### Stored entries
[Begin]

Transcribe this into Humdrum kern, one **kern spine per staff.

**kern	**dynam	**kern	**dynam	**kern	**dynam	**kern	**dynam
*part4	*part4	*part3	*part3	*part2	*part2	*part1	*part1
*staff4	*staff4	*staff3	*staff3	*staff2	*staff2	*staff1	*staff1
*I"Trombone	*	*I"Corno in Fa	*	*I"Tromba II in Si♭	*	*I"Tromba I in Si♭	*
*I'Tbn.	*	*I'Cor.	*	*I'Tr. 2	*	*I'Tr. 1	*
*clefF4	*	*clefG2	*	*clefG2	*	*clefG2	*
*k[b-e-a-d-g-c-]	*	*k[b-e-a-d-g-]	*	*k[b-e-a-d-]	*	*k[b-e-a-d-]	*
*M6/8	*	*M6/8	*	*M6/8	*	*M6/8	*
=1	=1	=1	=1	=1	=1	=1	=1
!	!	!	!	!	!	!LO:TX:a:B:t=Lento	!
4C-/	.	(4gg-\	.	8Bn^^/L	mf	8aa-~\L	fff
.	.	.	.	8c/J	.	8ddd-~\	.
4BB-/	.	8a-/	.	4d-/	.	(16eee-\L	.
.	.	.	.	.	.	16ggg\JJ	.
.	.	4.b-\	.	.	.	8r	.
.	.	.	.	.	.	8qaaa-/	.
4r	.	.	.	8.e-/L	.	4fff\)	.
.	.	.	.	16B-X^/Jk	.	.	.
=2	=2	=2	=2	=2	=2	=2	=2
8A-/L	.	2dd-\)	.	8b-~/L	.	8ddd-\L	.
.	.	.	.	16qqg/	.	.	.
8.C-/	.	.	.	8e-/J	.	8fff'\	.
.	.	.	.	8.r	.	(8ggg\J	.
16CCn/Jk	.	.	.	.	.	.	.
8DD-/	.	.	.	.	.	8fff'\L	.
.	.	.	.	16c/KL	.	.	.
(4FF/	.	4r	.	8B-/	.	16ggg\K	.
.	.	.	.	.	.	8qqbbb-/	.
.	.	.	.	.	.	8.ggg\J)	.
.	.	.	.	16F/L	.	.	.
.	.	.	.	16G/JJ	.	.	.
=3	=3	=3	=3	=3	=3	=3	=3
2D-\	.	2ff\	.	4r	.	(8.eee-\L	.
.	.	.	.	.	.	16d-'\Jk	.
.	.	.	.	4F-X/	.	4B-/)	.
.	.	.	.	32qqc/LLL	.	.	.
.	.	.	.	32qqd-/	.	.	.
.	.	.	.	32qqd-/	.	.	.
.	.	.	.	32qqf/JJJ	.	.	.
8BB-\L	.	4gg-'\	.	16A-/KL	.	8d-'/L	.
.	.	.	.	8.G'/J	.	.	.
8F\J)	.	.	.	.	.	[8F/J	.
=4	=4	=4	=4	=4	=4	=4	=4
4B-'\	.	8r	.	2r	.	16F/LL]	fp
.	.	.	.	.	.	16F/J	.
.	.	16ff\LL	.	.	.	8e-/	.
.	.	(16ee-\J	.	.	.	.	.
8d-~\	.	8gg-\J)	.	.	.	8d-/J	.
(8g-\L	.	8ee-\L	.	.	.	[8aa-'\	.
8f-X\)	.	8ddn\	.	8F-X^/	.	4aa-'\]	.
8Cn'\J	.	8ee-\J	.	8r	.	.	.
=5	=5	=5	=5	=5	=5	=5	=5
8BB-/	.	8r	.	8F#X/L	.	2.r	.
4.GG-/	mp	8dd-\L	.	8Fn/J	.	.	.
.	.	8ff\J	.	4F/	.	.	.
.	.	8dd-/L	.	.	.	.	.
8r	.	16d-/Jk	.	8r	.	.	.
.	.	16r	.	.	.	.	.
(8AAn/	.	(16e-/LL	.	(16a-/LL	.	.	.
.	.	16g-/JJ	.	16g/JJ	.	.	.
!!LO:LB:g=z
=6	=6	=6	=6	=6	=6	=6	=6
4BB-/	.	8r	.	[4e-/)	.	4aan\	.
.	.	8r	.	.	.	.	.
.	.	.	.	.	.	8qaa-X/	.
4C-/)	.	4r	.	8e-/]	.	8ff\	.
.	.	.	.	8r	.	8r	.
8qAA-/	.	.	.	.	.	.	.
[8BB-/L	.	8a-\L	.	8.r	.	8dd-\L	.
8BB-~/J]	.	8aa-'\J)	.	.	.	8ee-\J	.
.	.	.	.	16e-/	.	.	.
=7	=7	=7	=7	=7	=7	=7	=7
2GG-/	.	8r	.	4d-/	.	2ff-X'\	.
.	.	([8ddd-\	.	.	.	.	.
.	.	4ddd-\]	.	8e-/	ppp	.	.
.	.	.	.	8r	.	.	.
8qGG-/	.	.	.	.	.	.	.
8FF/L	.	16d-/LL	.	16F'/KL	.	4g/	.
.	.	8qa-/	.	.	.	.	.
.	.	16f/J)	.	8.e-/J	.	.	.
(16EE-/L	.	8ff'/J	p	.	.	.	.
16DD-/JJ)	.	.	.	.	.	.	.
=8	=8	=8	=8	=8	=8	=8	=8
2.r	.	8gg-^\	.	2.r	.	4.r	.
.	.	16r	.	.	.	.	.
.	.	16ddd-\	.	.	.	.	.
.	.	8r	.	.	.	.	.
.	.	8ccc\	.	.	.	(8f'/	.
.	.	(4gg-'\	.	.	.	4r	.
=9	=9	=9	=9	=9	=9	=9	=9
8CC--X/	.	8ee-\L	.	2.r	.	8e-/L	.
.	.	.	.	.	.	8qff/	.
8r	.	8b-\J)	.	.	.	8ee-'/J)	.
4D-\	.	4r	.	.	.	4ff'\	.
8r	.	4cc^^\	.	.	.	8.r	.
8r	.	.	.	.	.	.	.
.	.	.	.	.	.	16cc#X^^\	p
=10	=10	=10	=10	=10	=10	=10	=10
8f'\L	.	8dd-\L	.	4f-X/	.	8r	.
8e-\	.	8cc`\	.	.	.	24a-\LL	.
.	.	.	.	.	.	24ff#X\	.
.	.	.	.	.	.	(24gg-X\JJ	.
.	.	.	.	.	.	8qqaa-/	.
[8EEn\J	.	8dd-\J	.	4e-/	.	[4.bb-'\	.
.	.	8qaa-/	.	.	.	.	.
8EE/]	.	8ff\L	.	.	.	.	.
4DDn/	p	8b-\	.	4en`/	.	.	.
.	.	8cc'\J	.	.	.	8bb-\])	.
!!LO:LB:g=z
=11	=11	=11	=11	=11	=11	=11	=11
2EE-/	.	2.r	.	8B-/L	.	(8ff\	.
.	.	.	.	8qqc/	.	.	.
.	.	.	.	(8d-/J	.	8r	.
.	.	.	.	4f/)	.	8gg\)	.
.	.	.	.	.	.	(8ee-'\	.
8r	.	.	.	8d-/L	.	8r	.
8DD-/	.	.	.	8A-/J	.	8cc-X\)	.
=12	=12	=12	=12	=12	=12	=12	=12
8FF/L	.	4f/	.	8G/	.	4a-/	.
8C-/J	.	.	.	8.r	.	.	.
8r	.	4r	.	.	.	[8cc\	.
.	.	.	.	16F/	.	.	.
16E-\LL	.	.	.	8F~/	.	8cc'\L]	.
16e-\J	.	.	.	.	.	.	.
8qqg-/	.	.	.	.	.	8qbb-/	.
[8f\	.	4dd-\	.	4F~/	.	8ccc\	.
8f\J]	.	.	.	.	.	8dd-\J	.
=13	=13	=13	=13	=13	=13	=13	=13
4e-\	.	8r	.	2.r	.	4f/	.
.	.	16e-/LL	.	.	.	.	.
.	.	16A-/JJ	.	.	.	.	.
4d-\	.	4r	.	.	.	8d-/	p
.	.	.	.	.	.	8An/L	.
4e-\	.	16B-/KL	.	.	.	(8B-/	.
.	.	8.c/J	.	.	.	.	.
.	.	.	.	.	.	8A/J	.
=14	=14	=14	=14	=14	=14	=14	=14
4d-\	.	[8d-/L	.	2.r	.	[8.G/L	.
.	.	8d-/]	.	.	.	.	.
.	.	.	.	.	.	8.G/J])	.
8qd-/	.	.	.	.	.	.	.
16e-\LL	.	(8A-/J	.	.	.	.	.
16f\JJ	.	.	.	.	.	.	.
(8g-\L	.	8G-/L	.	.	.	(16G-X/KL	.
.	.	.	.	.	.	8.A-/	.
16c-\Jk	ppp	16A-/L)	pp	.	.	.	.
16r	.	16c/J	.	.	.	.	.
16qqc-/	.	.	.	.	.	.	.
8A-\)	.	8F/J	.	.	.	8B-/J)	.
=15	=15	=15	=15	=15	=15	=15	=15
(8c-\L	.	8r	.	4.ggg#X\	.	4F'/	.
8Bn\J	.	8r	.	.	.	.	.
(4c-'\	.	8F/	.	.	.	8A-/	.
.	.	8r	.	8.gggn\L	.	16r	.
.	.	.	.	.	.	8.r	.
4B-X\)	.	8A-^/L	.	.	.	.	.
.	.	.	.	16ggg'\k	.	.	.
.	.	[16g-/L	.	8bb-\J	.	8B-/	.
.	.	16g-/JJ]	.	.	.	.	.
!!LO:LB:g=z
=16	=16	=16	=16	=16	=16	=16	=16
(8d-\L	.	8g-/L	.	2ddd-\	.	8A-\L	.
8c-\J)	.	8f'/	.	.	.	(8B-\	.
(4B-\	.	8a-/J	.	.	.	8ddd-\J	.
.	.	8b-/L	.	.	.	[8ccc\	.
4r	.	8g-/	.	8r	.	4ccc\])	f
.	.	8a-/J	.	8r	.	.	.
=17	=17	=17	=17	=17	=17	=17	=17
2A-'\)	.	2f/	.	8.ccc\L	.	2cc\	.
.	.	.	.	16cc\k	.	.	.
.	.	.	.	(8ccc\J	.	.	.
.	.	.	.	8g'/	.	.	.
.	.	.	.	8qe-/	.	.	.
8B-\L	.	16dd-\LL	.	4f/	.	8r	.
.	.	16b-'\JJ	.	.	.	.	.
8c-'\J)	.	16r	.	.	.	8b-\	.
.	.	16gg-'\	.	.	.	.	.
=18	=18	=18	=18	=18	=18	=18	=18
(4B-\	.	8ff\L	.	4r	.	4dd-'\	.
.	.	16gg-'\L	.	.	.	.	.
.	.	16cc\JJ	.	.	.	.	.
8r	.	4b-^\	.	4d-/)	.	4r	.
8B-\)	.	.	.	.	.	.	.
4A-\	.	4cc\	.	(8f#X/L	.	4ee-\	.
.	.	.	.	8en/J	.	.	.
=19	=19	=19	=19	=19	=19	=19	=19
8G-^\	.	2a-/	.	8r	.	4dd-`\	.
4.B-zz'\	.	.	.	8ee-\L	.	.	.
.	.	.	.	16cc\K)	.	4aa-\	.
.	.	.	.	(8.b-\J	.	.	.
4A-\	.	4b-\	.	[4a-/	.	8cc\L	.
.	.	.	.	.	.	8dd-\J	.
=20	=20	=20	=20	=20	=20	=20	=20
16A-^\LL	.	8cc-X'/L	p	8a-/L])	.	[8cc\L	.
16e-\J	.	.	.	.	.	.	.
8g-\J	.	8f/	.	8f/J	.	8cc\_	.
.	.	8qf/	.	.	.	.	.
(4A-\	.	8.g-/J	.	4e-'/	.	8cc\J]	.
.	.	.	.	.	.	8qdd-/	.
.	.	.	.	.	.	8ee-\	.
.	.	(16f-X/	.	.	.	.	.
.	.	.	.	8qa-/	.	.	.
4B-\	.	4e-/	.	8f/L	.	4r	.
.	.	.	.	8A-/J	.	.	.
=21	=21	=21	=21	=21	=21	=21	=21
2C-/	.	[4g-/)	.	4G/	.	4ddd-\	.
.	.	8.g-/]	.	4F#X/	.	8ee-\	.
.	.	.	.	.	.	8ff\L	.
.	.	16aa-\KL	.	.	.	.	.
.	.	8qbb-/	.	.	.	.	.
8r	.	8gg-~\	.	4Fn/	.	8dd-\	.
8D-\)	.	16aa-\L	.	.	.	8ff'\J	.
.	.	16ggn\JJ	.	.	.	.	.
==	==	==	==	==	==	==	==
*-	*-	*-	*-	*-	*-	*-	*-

[End]

### WRITTEN INSTRUCTION
Identify each line in the entries above that contains the string "kern", and copy those lines.

### OUTPUT FOR THIS EXERCISE
Transcribe this into Humdrum kern, one **kern spine per staff.
**kern	**dynam	**kern	**dynam	**kern	**dynam	**kern	**dynam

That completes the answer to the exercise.